Work instruction.
Copy every record that follows, word for word.

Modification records
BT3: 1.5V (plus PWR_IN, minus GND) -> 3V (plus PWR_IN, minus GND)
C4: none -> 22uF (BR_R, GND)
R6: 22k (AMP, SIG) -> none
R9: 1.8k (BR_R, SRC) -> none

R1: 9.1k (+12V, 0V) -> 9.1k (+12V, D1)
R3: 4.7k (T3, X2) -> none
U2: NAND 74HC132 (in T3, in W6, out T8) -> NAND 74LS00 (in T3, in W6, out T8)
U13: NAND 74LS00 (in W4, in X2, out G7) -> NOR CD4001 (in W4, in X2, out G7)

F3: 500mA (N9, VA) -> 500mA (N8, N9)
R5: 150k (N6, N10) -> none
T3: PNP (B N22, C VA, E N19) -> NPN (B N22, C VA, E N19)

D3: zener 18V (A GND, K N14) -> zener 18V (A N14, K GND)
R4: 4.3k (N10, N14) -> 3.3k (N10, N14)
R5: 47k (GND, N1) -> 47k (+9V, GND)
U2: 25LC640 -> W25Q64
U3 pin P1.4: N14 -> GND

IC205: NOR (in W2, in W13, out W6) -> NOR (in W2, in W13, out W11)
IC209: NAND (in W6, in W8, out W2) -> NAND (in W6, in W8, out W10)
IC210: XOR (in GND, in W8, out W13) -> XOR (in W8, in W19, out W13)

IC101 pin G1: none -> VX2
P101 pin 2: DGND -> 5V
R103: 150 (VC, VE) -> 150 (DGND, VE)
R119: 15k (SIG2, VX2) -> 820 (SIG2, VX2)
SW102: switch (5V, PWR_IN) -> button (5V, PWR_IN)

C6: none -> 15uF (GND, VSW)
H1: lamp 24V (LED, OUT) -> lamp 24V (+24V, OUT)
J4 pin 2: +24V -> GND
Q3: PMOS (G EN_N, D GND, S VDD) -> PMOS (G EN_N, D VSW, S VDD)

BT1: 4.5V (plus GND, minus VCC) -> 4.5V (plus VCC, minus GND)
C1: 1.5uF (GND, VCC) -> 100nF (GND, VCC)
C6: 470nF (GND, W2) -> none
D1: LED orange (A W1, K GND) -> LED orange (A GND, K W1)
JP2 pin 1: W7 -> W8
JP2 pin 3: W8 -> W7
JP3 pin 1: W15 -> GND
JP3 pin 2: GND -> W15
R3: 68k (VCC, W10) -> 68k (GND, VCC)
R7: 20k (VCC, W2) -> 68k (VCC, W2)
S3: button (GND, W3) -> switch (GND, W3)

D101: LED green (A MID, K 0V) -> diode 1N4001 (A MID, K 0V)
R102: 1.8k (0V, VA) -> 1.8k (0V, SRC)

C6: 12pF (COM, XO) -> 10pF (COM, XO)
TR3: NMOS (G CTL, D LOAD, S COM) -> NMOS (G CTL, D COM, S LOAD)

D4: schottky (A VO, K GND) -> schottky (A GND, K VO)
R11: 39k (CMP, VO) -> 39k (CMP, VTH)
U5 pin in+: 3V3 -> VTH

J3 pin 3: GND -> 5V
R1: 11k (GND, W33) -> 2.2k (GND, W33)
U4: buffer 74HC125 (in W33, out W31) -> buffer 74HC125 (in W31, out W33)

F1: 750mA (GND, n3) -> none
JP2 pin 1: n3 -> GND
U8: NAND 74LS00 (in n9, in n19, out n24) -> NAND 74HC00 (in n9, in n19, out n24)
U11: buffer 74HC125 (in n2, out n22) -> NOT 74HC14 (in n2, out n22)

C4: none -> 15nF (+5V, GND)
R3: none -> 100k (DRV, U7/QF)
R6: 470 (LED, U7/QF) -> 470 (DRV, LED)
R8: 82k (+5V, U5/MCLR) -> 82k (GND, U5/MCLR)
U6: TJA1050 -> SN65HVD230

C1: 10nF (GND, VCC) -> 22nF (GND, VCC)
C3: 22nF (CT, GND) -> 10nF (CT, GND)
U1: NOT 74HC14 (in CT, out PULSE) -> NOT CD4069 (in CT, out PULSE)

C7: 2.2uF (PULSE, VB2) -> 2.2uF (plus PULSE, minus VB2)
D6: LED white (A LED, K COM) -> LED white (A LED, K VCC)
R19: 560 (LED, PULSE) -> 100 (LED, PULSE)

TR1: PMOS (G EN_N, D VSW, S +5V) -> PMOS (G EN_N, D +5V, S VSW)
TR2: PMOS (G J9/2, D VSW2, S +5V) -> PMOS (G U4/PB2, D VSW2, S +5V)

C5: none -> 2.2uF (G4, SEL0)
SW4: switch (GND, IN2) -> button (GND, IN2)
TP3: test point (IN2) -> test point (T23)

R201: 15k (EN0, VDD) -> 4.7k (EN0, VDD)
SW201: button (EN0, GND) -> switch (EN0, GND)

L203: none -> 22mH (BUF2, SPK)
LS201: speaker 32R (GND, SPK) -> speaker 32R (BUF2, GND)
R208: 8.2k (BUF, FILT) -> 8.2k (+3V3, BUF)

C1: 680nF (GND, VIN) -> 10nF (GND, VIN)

Task solution.
BT3: 1.5V (plus PWR_IN, minus GND) -> 3V (plus PWR_IN, minus GND)
C4: none -> 22uF (BR_R, GND)
R6: 22k (AMP, SIG) -> none
R9: 1.8k (BR_R, SRC) -> none

R1: 9.1k (+12V, 0V) -> 9.1k (+12V, D1)
R3: 4.7k (T3, X2) -> none
U2: NAND 74HC132 (in T3, in W6, out T8) -> NAND 74LS00 (in T3, in W6, out T8)
U13: NAND 74LS00 (in W4, in X2, out G7) -> NOR CD4001 (in W4, in X2, out G7)

F3: 500mA (N9, VA) -> 500mA (N8, N9)
R5: 150k (N6, N10) -> none
T3: PNP (B N22, C VA, E N19) -> NPN (B N22, C VA, E N19)

D3: zener 18V (A GND, K N14) -> zener 18V (A N14, K GND)
R4: 4.3k (N10, N14) -> 3.3k (N10, N14)
R5: 47k (GND, N1) -> 47k (+9V, GND)
U2: 25LC640 -> W25Q64
U3 pin P1.4: N14 -> GND

IC205: NOR (in W2, in W13, out W6) -> NOR (in W2, in W13, out W11)
IC209: NAND (in W6, in W8, out W2) -> NAND (in W6, in W8, out W10)
IC210: XOR (in GND, in W8, out W13) -> XOR (in W8, in W19, out W13)

IC101 pin G1: none -> VX2
P101 pin 2: DGND -> 5V
R103: 150 (VC, VE) -> 150 (DGND, VE)
R119: 15k (SIG2, VX2) -> 820 (SIG2, VX2)
SW102: switch (5V, PWR_IN) -> button (5V, PWR_IN)

C6: none -> 15uF (GND, VSW)
H1: lamp 24V (LED, OUT) -> lamp 24V (+24V, OUT)
J4 pin 2: +24V -> GND
Q3: PMOS (G EN_N, D GND, S VDD) -> PMOS (G EN_N, D VSW, S VDD)

BT1: 4.5V (plus GND, minus VCC) -> 4.5V (plus VCC, minus GND)
C1: 1.5uF (GND, VCC) -> 100nF (GND, VCC)
C6: 470nF (GND, W2) -> none
D1: LED orange (A W1, K GND) -> LED orange (A GND, K W1)
JP2 pin 1: W7 -> W8
JP2 pin 3: W8 -> W7
JP3 pin 1: W15 -> GND
JP3 pin 2: GND -> W15
R3: 68k (VCC, W10) -> 68k (GND, VCC)
R7: 20k (VCC, W2) -> 68k (VCC, W2)
S3: button (GND, W3) -> switch (GND, W3)

D101: LED green (A MID, K 0V) -> diode 1N4001 (A MID, K 0V)
R102: 1.8k (0V, VA) -> 1.8k (0V, SRC)

C6: 12pF (COM, XO) -> 10pF (COM, XO)
TR3: NMOS (G CTL, D LOAD, S COM) -> NMOS (G CTL, D COM, S LOAD)

D4: schottky (A VO, K GND) -> schottky (A GND, K VO)
R11: 39k (CMP, VO) -> 39k (CMP, VTH)
U5 pin in+: 3V3 -> VTH

J3 pin 3: GND -> 5V
R1: 11k (GND, W33) -> 2.2k (GND, W33)
U4: buffer 74HC125 (in W33, out W31) -> buffer 74HC125 (in W31, out W33)

F1: 750mA (GND, n3) -> none
JP2 pin 1: n3 -> GND
U8: NAND 74LS00 (in n9, in n19, out n24) -> NAND 74HC00 (in n9, in n19, out n24)
U11: buffer 74HC125 (in n2, out n22) -> NOT 74HC14 (in n2, out n22)

C4: none -> 15nF (+5V, GND)
R3: none -> 100k (DRV, U7/QF)
R6: 470 (LED, U7/QF) -> 470 (DRV, LED)
R8: 82k (+5V, U5/MCLR) -> 82k (GND, U5/MCLR)
U6: TJA1050 -> SN65HVD230

C1: 10nF (GND, VCC) -> 22nF (GND, VCC)
C3: 22nF (CT, GND) -> 10nF (CT, GND)
U1: NOT 74HC14 (in CT, out PULSE) -> NOT CD4069 (in CT, out PULSE)

C7: 2.2uF (PULSE, VB2) -> 2.2uF (plus PULSE, minus VB2)
D6: LED white (A LED, K COM) -> LED white (A LED, K VCC)
R19: 560 (LED, PULSE) -> 100 (LED, PULSE)

TR1: PMOS (G EN_N, D VSW, S +5V) -> PMOS (G EN_N, D +5V, S VSW)
TR2: PMOS (G J9/2, D VSW2, S +5V) -> PMOS (G U4/PB2, D VSW2, S +5V)

C5: none -> 2.2uF (G4, SEL0)
SW4: switch (GND, IN2) -> button (GND, IN2)
TP3: test point (IN2) -> test point (T23)

R201: 15k (EN0, VDD) -> 4.7k (EN0, VDD)
SW201: button (EN0, GND) -> switch (EN0, GND)

L203: none -> 22mH (BUF2, SPK)
LS201: speaker 32R (GND, SPK) -> speaker 32R (BUF2, GND)
R208: 8.2k (BUF, FILT) -> 8.2k (+3V3, BUF)

C1: 680nF (GND, VIN) -> 10nF (GND, VIN)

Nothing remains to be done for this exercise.